Give every entry again, exactly.

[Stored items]
-=-=-
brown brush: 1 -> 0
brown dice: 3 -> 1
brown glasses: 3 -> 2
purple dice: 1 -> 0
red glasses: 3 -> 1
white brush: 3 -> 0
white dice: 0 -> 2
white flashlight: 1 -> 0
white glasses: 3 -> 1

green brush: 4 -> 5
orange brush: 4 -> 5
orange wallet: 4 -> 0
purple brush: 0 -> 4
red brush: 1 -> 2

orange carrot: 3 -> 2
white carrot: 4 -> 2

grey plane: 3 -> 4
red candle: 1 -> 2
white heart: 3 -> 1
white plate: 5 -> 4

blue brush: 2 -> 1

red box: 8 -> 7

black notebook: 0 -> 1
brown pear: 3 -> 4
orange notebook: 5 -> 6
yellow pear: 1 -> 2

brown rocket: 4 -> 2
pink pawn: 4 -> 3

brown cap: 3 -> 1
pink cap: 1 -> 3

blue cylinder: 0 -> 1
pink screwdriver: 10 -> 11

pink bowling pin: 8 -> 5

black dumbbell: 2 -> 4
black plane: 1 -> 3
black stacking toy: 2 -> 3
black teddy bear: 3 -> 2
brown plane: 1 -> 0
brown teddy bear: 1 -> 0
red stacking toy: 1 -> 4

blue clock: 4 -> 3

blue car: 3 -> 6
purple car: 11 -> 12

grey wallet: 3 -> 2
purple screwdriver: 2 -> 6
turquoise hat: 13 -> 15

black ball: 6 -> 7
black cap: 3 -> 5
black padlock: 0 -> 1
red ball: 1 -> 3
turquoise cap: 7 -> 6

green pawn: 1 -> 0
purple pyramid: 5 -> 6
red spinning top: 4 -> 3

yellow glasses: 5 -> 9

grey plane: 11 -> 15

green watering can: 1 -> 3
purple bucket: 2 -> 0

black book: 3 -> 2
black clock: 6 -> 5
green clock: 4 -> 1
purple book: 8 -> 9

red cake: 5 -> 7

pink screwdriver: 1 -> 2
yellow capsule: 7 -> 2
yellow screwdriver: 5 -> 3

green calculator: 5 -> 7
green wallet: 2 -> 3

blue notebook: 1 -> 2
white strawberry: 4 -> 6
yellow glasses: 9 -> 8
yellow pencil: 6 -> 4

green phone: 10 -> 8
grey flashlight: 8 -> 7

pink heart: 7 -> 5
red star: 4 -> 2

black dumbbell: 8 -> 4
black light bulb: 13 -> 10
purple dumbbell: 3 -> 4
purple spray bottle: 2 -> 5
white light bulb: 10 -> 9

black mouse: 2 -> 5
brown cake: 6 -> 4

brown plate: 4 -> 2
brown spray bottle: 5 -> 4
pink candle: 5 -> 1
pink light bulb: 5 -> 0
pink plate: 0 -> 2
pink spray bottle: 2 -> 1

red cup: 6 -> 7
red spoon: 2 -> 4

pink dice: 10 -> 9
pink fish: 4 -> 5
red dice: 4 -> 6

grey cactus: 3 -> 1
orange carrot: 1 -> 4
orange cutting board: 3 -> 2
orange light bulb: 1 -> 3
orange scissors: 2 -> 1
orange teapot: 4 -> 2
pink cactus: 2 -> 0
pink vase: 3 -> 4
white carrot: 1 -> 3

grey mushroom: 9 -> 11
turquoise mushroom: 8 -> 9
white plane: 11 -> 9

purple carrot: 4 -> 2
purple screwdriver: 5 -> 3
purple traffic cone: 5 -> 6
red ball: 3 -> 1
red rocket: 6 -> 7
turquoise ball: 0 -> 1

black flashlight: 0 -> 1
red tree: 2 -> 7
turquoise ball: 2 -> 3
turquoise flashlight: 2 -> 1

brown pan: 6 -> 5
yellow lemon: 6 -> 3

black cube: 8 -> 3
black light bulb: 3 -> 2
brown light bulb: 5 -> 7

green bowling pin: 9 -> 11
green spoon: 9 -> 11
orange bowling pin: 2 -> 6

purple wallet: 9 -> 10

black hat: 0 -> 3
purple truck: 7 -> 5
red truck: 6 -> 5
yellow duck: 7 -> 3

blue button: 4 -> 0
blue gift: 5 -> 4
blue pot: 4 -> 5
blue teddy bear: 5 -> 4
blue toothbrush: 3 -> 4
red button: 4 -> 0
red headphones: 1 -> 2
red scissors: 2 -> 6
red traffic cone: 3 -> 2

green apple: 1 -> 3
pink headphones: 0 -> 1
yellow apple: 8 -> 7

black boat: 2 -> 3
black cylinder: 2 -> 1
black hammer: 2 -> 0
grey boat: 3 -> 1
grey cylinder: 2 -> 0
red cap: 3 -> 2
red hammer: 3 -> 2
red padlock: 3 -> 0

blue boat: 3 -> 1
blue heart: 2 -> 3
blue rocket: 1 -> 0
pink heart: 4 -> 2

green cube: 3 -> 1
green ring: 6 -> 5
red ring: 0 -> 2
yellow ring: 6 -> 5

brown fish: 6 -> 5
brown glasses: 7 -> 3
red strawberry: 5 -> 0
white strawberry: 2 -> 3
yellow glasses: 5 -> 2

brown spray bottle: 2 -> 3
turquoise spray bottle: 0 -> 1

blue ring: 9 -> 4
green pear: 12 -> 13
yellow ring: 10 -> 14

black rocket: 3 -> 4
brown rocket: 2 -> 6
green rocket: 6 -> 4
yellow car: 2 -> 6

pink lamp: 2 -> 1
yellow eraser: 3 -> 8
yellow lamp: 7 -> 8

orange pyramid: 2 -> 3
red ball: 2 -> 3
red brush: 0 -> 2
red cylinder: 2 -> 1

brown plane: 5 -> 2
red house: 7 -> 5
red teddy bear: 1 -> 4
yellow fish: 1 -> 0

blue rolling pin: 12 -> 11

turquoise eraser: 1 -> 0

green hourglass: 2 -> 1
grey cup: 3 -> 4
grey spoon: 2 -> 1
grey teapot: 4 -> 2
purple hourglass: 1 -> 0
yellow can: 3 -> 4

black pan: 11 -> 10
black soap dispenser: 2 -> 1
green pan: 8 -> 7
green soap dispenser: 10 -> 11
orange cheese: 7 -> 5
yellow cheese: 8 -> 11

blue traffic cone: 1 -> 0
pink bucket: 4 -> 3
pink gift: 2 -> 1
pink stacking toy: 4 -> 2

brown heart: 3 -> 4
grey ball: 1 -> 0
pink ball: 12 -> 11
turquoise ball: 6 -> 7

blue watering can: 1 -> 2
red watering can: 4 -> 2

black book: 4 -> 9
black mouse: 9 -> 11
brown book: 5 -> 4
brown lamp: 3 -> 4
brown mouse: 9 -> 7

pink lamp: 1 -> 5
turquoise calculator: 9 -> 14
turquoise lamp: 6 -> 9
-=-=-
Solved problem.
brown brush: 1 -> 0
brown dice: 3 -> 1
brown glasses: 3 -> 2
purple dice: 1 -> 0
red glasses: 3 -> 1
white brush: 3 -> 0
white dice: 0 -> 2
white flashlight: 1 -> 0
white glasses: 3 -> 1

green brush: 4 -> 5
orange brush: 4 -> 5
orange wallet: 4 -> 0
purple brush: 0 -> 4
red brush: 1 -> 2

orange carrot: 3 -> 2
white carrot: 4 -> 2

grey plane: 3 -> 4
red candle: 1 -> 2
white heart: 3 -> 1
white plate: 5 -> 4

blue brush: 2 -> 1

red box: 8 -> 7

black notebook: 0 -> 1
brown pear: 3 -> 4
orange notebook: 5 -> 6
yellow pear: 1 -> 2

brown rocket: 4 -> 2
pink pawn: 4 -> 3

brown cap: 3 -> 1
pink cap: 1 -> 3

blue cylinder: 0 -> 1
pink screwdriver: 10 -> 11

pink bowling pin: 8 -> 5

black dumbbell: 2 -> 4
black plane: 1 -> 3
black stacking toy: 2 -> 3
black teddy bear: 3 -> 2
brown plane: 1 -> 0
brown teddy bear: 1 -> 0
red stacking toy: 1 -> 4

blue clock: 4 -> 3

blue car: 3 -> 6
purple car: 11 -> 12

grey wallet: 3 -> 2
purple screwdriver: 2 -> 6
turquoise hat: 13 -> 15

black ball: 6 -> 7
black cap: 3 -> 5
black padlock: 0 -> 1
red ball: 1 -> 3
turquoise cap: 7 -> 6

green pawn: 1 -> 0
purple pyramid: 5 -> 6
red spinning top: 4 -> 3

yellow glasses: 5 -> 9

grey plane: 11 -> 15

green watering can: 1 -> 3
purple bucket: 2 -> 0

black book: 3 -> 2
black clock: 6 -> 5
green clock: 4 -> 1
purple book: 8 -> 9

red cake: 5 -> 7

pink screwdriver: 1 -> 2
yellow capsule: 7 -> 2
yellow screwdriver: 5 -> 3

green calculator: 5 -> 7
green wallet: 2 -> 3

blue notebook: 1 -> 2
white strawberry: 4 -> 6
yellow glasses: 9 -> 8
yellow pencil: 6 -> 4

green phone: 10 -> 8
grey flashlight: 8 -> 7

pink heart: 7 -> 5
red star: 4 -> 2

black dumbbell: 8 -> 4
black light bulb: 13 -> 10
purple dumbbell: 3 -> 4
purple spray bottle: 2 -> 5
white light bulb: 10 -> 9

black mouse: 2 -> 5
brown cake: 6 -> 4

brown plate: 4 -> 2
brown spray bottle: 5 -> 4
pink candle: 5 -> 1
pink light bulb: 5 -> 0
pink plate: 0 -> 2
pink spray bottle: 2 -> 1

red cup: 6 -> 7
red spoon: 2 -> 4

pink dice: 10 -> 9
pink fish: 4 -> 5
red dice: 4 -> 6

grey cactus: 3 -> 1
orange carrot: 1 -> 4
orange cutting board: 3 -> 2
orange light bulb: 1 -> 3
orange scissors: 2 -> 1
orange teapot: 4 -> 2
pink cactus: 2 -> 0
pink vase: 3 -> 4
white carrot: 1 -> 3

grey mushroom: 9 -> 11
turquoise mushroom: 8 -> 9
white plane: 11 -> 9

purple carrot: 4 -> 2
purple screwdriver: 5 -> 3
purple traffic cone: 5 -> 6
red ball: 3 -> 1
red rocket: 6 -> 7
turquoise ball: 0 -> 1

black flashlight: 0 -> 1
red tree: 2 -> 7
turquoise ball: 2 -> 3
turquoise flashlight: 2 -> 1

brown pan: 6 -> 5
yellow lemon: 6 -> 3

black cube: 8 -> 3
black light bulb: 3 -> 2
brown light bulb: 5 -> 7

green bowling pin: 9 -> 11
green spoon: 9 -> 11
orange bowling pin: 2 -> 6

purple wallet: 9 -> 10

black hat: 0 -> 3
purple truck: 7 -> 5
red truck: 6 -> 5
yellow duck: 7 -> 3

blue button: 4 -> 0
blue gift: 5 -> 4
blue pot: 4 -> 5
blue teddy bear: 5 -> 4
blue toothbrush: 3 -> 4
red button: 4 -> 0
red headphones: 1 -> 2
red scissors: 2 -> 6
red traffic cone: 3 -> 2

green apple: 1 -> 3
pink headphones: 0 -> 1
yellow apple: 8 -> 7

black boat: 2 -> 3
black cylinder: 2 -> 1
black hammer: 2 -> 0
grey boat: 3 -> 1
grey cylinder: 2 -> 0
red cap: 3 -> 2
red hammer: 3 -> 2
red padlock: 3 -> 0

blue boat: 3 -> 1
blue heart: 2 -> 3
blue rocket: 1 -> 0
pink heart: 4 -> 2

green cube: 3 -> 1
green ring: 6 -> 5
red ring: 0 -> 2
yellow ring: 6 -> 5

brown fish: 6 -> 5
brown glasses: 7 -> 3
red strawberry: 5 -> 0
white strawberry: 2 -> 3
yellow glasses: 5 -> 2

brown spray bottle: 2 -> 3
turquoise spray bottle: 0 -> 1

blue ring: 9 -> 4
green pear: 12 -> 13
yellow ring: 10 -> 14

black rocket: 3 -> 4
brown rocket: 2 -> 6
green rocket: 6 -> 4
yellow car: 2 -> 6

pink lamp: 2 -> 1
yellow eraser: 3 -> 8
yellow lamp: 7 -> 8

orange pyramid: 2 -> 3
red ball: 2 -> 3
red brush: 0 -> 2
red cylinder: 2 -> 1

brown plane: 5 -> 2
red house: 7 -> 5
red teddy bear: 1 -> 4
yellow fish: 1 -> 0

blue rolling pin: 12 -> 11

turquoise eraser: 1 -> 0

green hourglass: 2 -> 1
grey cup: 3 -> 4
grey spoon: 2 -> 1
grey teapot: 4 -> 2
purple hourglass: 1 -> 0
yellow can: 3 -> 4

black pan: 11 -> 10
black soap dispenser: 2 -> 1
green pan: 8 -> 7
green soap dispenser: 10 -> 11
orange cheese: 7 -> 5
yellow cheese: 8 -> 11

blue traffic cone: 1 -> 0
pink bucket: 4 -> 3
pink gift: 2 -> 1
pink stacking toy: 4 -> 2

brown heart: 3 -> 4
grey ball: 1 -> 0
pink ball: 12 -> 11
turquoise ball: 6 -> 7

blue watering can: 1 -> 2
red watering can: 4 -> 2

black book: 4 -> 9
black mouse: 9 -> 11
brown book: 5 -> 4
brown lamp: 3 -> 4
brown mouse: 9 -> 7

pink lamp: 1 -> 5
turquoise calculator: 9 -> 14
turquoise lamp: 6 -> 9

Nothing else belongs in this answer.